__Exercise requirements__: The entries are to be reproduced word for word, with all images left out.

__Material to process__:
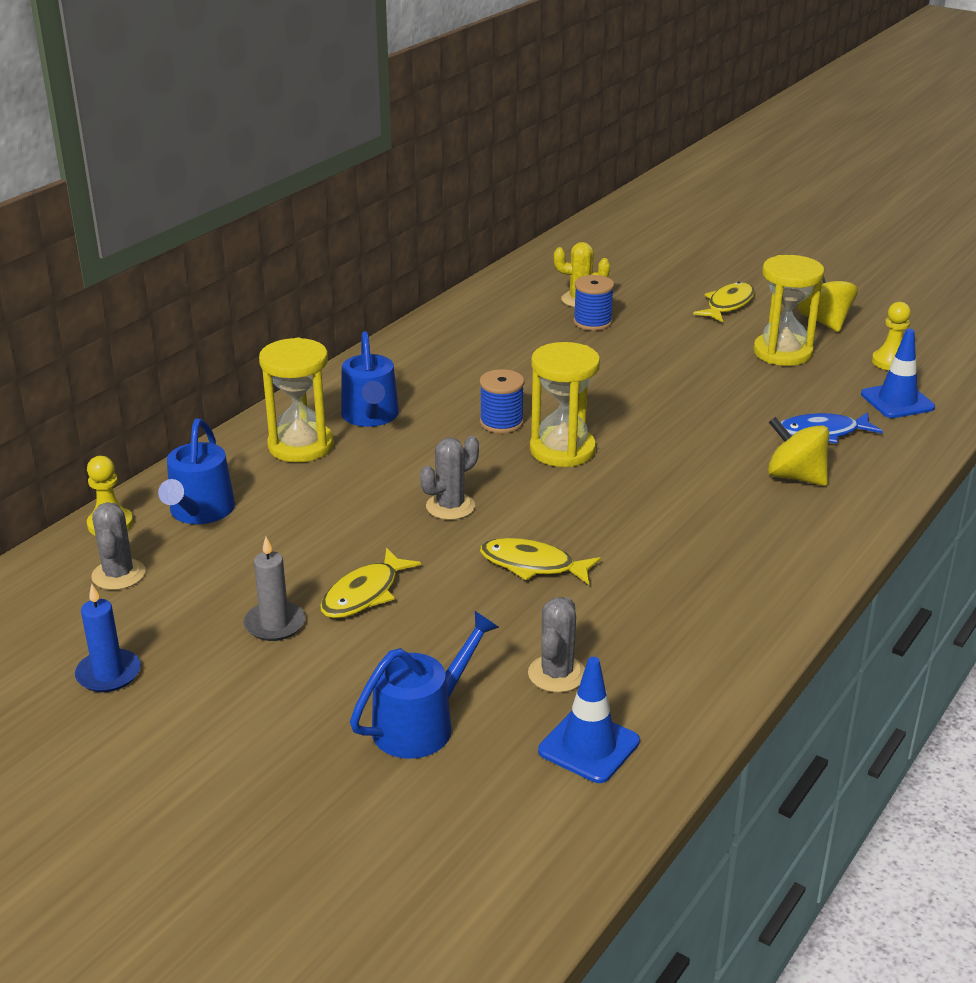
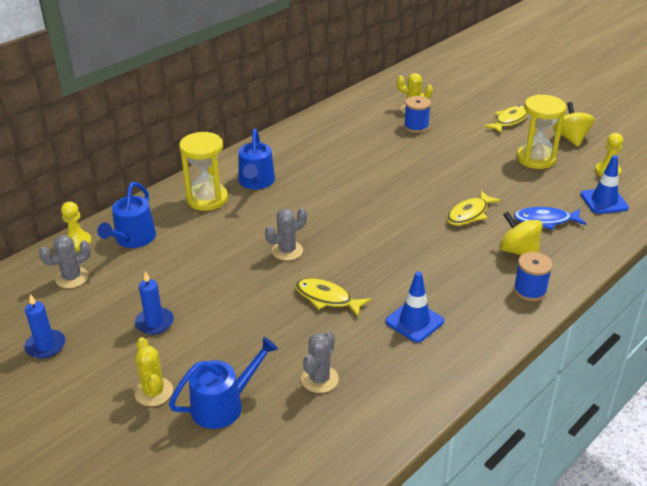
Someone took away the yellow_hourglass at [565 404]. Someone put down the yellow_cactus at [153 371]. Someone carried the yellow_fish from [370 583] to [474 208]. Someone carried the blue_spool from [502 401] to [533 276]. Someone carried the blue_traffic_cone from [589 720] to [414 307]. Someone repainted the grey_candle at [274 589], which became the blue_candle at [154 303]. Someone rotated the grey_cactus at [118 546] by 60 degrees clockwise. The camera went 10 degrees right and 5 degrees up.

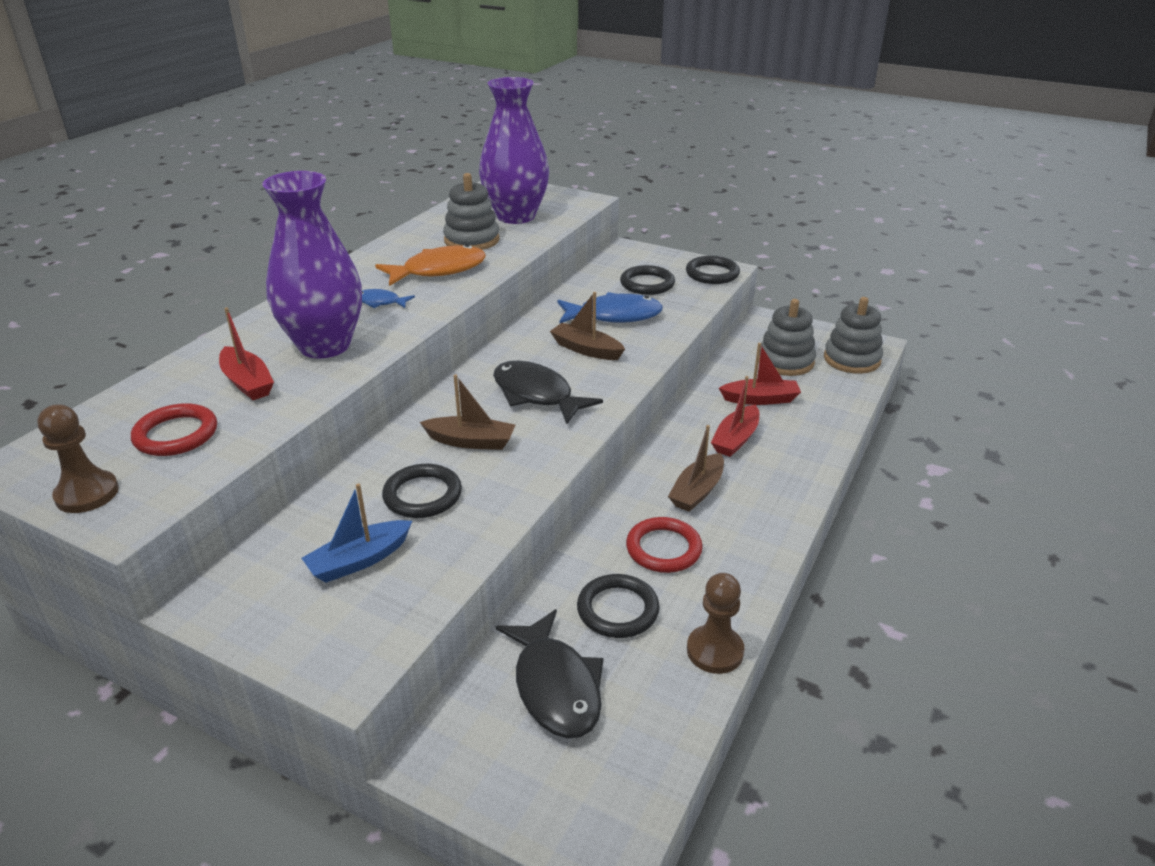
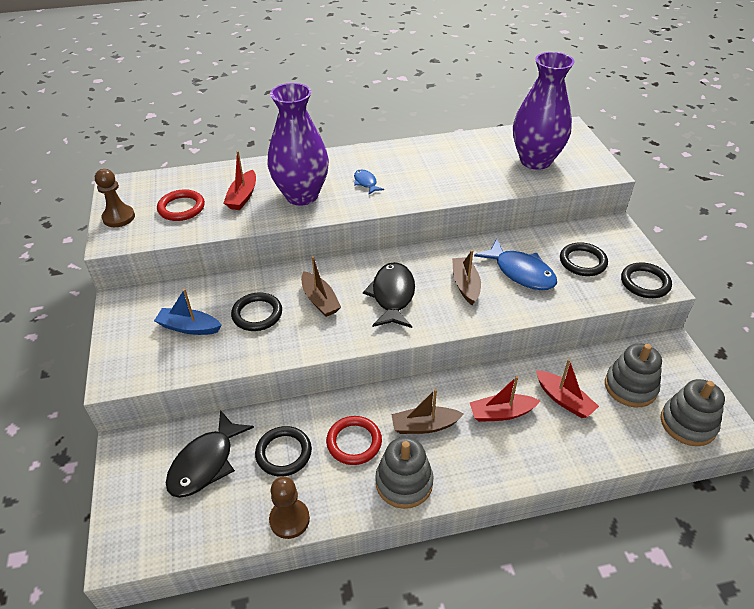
Someone took away the orange_fish at [430 265]. Someone carried the grey_stacking_toy from [471 211] to [404 473]. The camera went 50 degrees right and 10 degrees up.

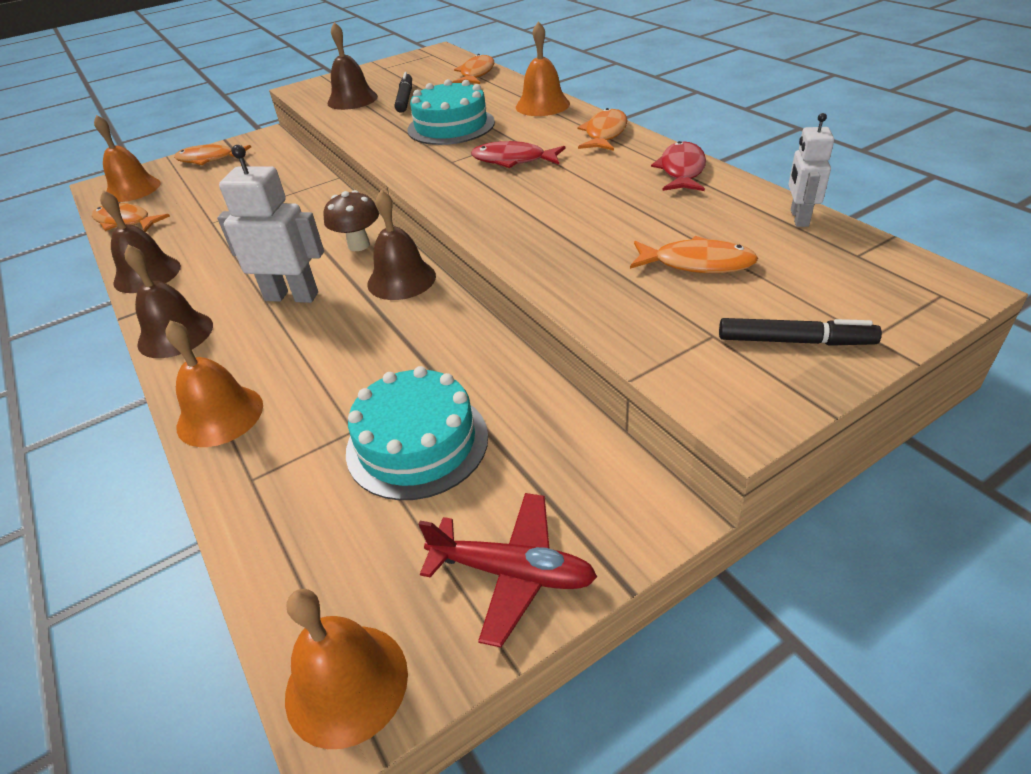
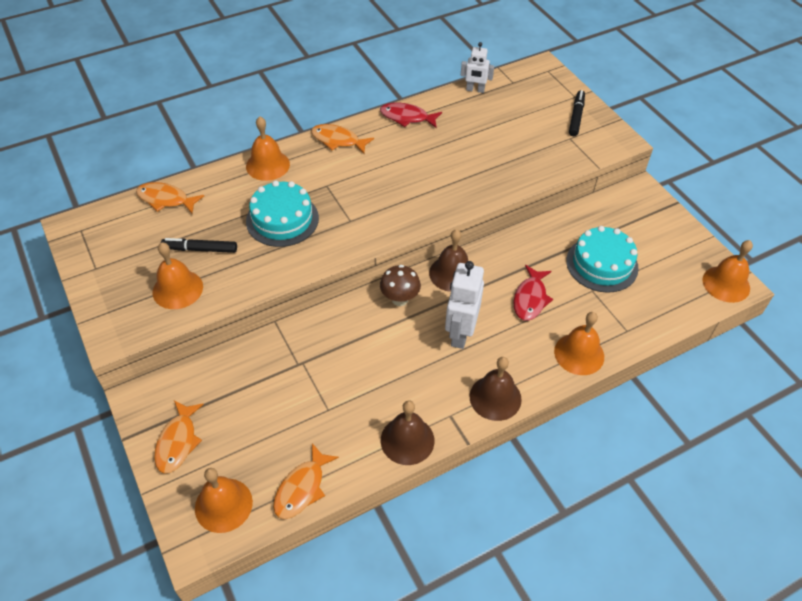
Someone took away the red_plane at [508 570]. Someone took away the orange_fish at [694 254]. Someone carried the red_fish from [518 154] to [533 293]. Someone repainted the brown_bell at [352 66], which became the orange_bell at [177 275]. The camera went 90 degrees left and 10 degrees up.

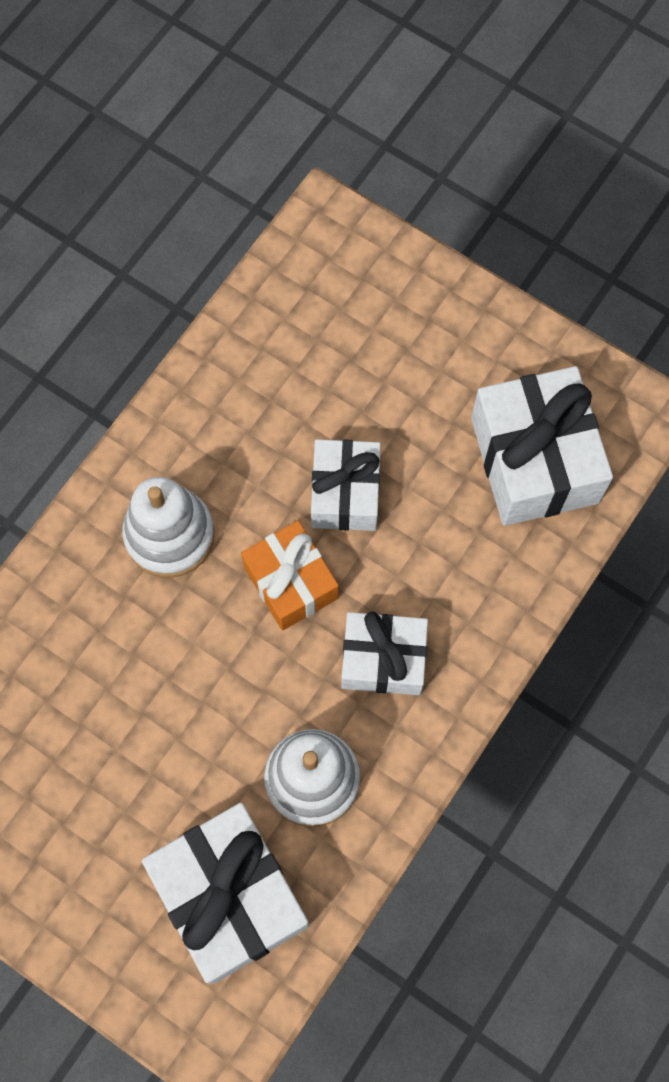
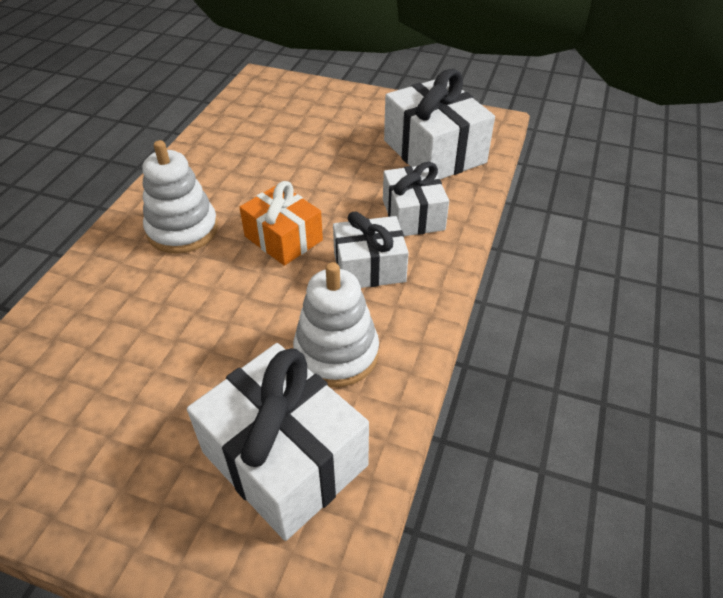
Someone carried the white_gift from [346 485] to [416 199]. The camera went 15 degrees left and 25 degrees down.

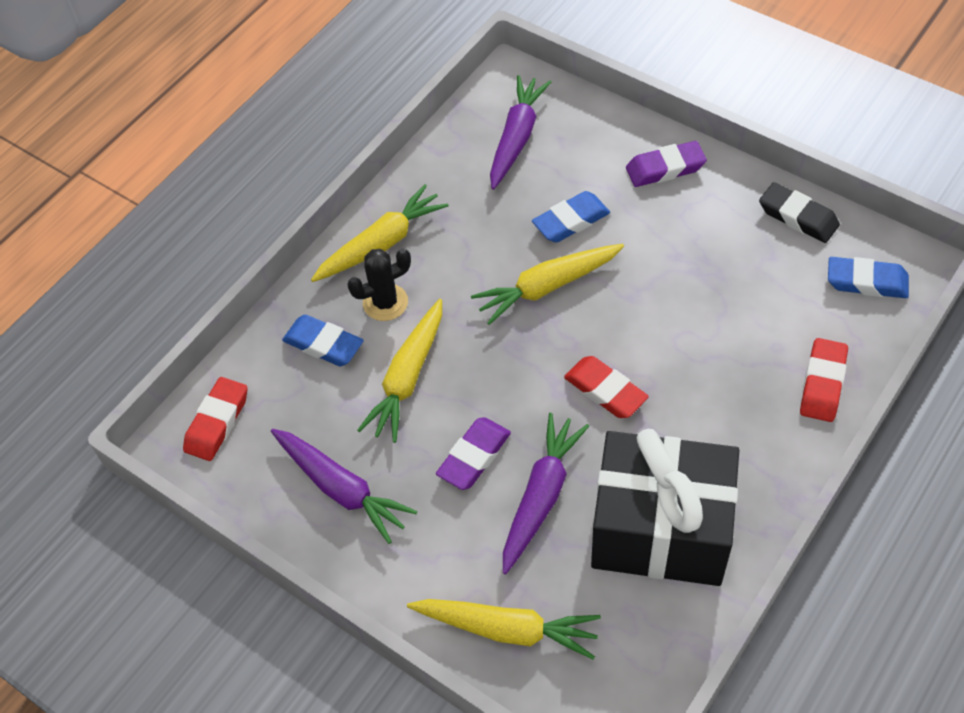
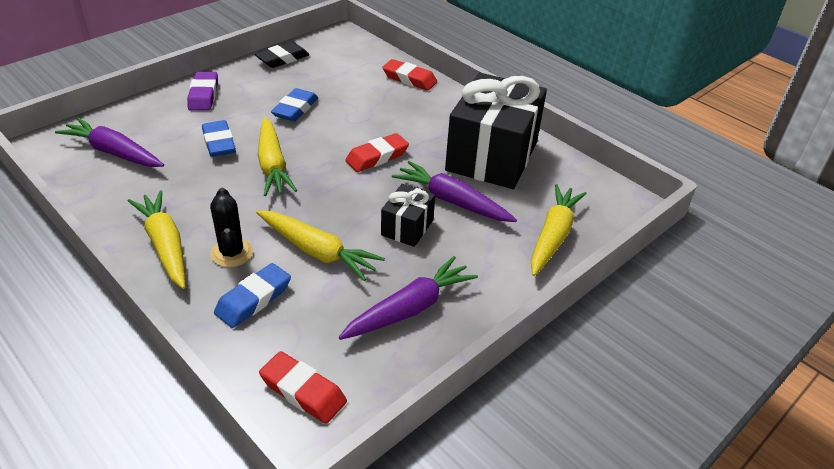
Someone carried the blue_eraser from [868 277] to [294 104]. Someone swapped the purple_eraser at [473 453] for the black_gift at [408 215]. The camera went 85 degrees left and 15 degrees down.

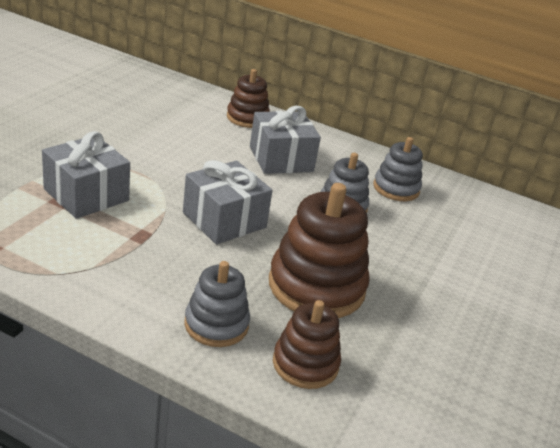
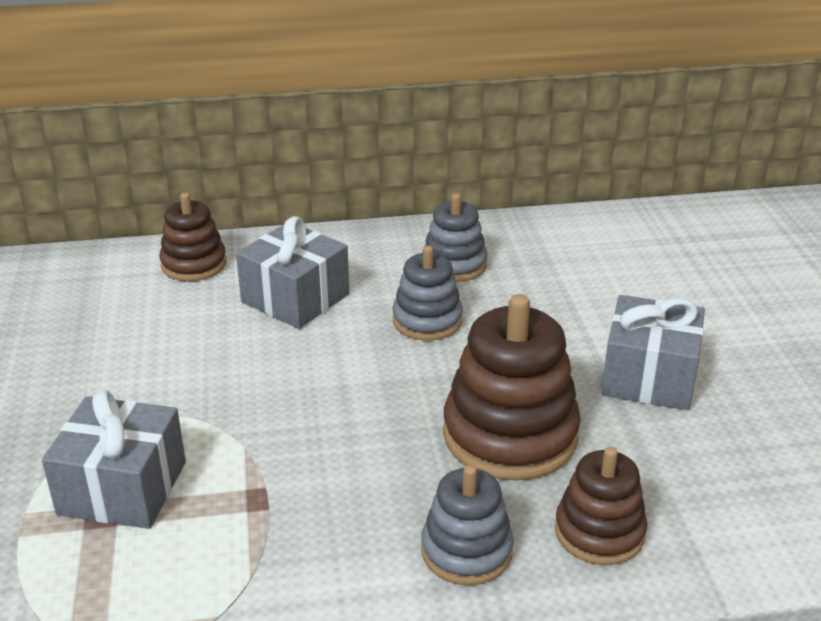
Someone carried the grey_gift from [228 202] to [653 352]. The camera went 30 degrees left and 0 degrees up.

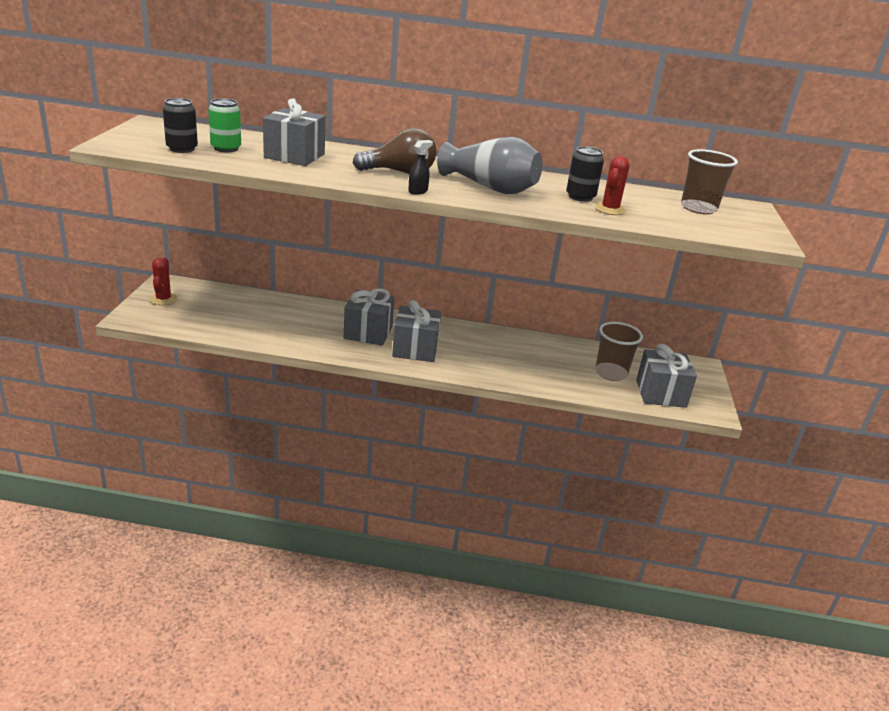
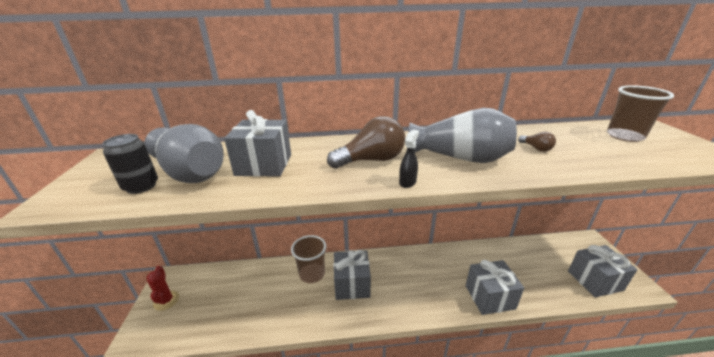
Someone took away the red_cactus at [612 185]. Someone carried the grey_gift from [416 331] to [495 287]. Someone carried the brown_cup from [619 351] to [309 259]. Someone swapped the green_can at [224 125] for the grey_vase at [184 153]. Someone swapped the black_can at [585 174] for the brown_light_bulb at [537 142]. The camera went 10 degrees left and 0 degrees up.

__The completed task__:
Someone took away the yellow_hourglass at [565 404]. Someone put down the yellow_cactus at [153 371]. Someone carried the yellow_fish from [370 583] to [474 208]. Someone carried the blue_spool from [502 401] to [533 276]. Someone carried the blue_traffic_cone from [589 720] to [414 307]. Someone repainted the grey_candle at [274 589], which became the blue_candle at [154 303]. Someone rotated the grey_cactus at [118 546] by 60 degrees clockwise. The camera went 10 degrees right and 5 degrees up.

Someone took away the orange_fish at [430 265]. Someone carried the grey_stacking_toy from [471 211] to [404 473]. The camera went 50 degrees right and 10 degrees up.

Someone took away the red_plane at [508 570]. Someone took away the orange_fish at [694 254]. Someone carried the red_fish from [518 154] to [533 293]. Someone repainted the brown_bell at [352 66], which became the orange_bell at [177 275]. The camera went 90 degrees left and 10 degrees up.

Someone carried the white_gift from [346 485] to [416 199]. The camera went 15 degrees left and 25 degrees down.

Someone carried the blue_eraser from [868 277] to [294 104]. Someone swapped the purple_eraser at [473 453] for the black_gift at [408 215]. The camera went 85 degrees left and 15 degrees down.

Someone carried the grey_gift from [228 202] to [653 352]. The camera went 30 degrees left and 0 degrees up.

Someone took away the red_cactus at [612 185]. Someone carried the grey_gift from [416 331] to [495 287]. Someone carried the brown_cup from [619 351] to [309 259]. Someone swapped the green_can at [224 125] for the grey_vase at [184 153]. Someone swapped the black_can at [585 174] for the brown_light_bulb at [537 142]. The camera went 10 degrees left and 0 degrees up.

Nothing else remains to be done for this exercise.